--- What this task involves ---
Go through the following data and transcribe exactly the stretch of lines from the one holding "L3: 1mH (N_5, N_16) -> 330uH (N_5, N_16)" to the one holding "Q1: NPN (B N_8, C", both included.

--- Material for the task ---
--- START ---

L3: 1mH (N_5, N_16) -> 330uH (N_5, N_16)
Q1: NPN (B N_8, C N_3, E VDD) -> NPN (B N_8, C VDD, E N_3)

--- END ---
--- START ---

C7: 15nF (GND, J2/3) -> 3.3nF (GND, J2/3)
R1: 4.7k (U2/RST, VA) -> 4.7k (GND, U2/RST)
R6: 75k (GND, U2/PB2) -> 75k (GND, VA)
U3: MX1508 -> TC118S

--- END ---

--- Expected output ---
L3: 1mH (N_5, N_16) -> 330uH (N_5, N_16)
Q1: NPN (B N_8, C N_3, E VDD) -> NPN (B N_8, C VDD, E N_3)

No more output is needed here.